BEGIN Data excerpts

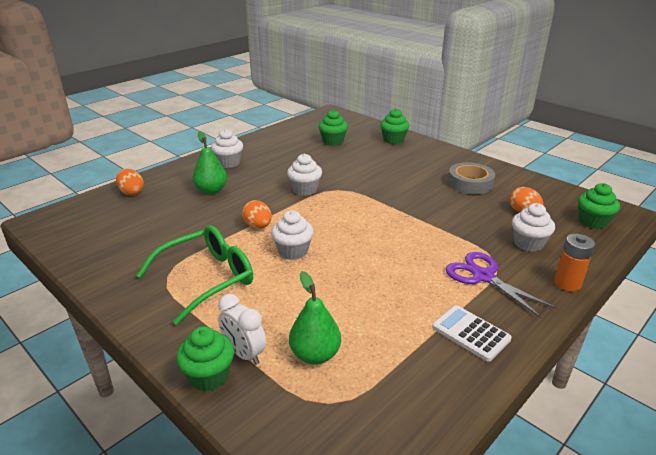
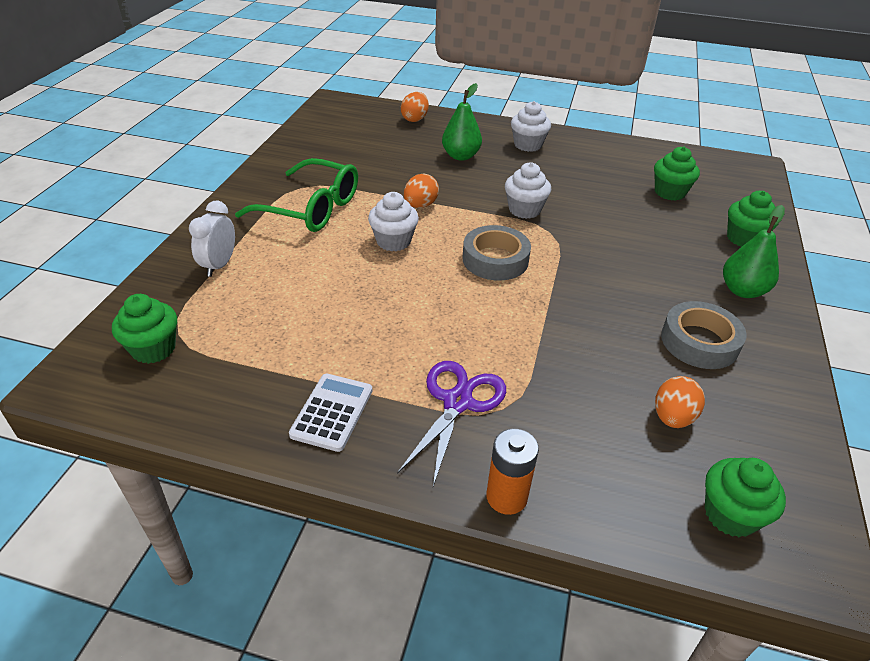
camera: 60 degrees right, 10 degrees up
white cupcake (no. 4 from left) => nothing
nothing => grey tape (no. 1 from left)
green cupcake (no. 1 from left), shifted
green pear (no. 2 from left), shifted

END Data excerpts
BEGIN Data excerpts

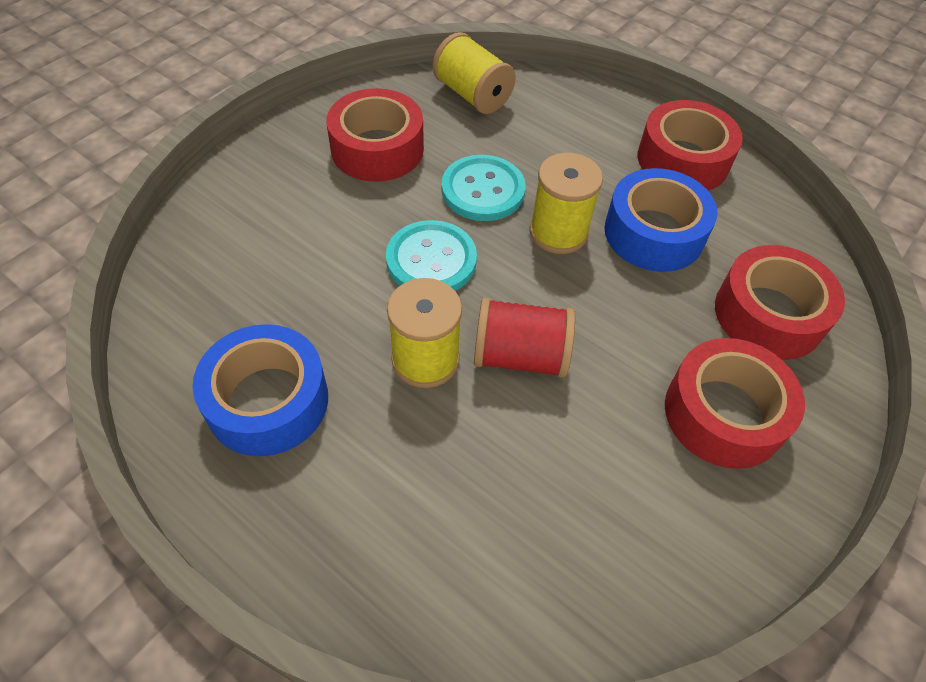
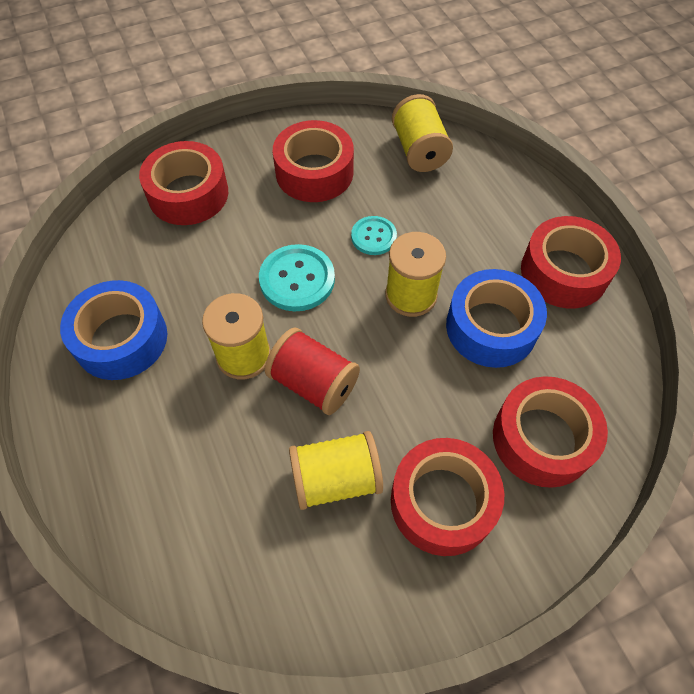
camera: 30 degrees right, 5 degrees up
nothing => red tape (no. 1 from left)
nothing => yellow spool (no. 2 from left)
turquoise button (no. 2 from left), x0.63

END Data excerpts

Task description: Begin at the line above that has "nothing => yellow spool (no. 2 from left)" and stop after the line that has "turquoise button (no. 2 from left), x0.63", copying each line exactly and adding nothing else.

Reply to the exercise:
nothing => yellow spool (no. 2 from left)
turquoise button (no. 2 from left), x0.63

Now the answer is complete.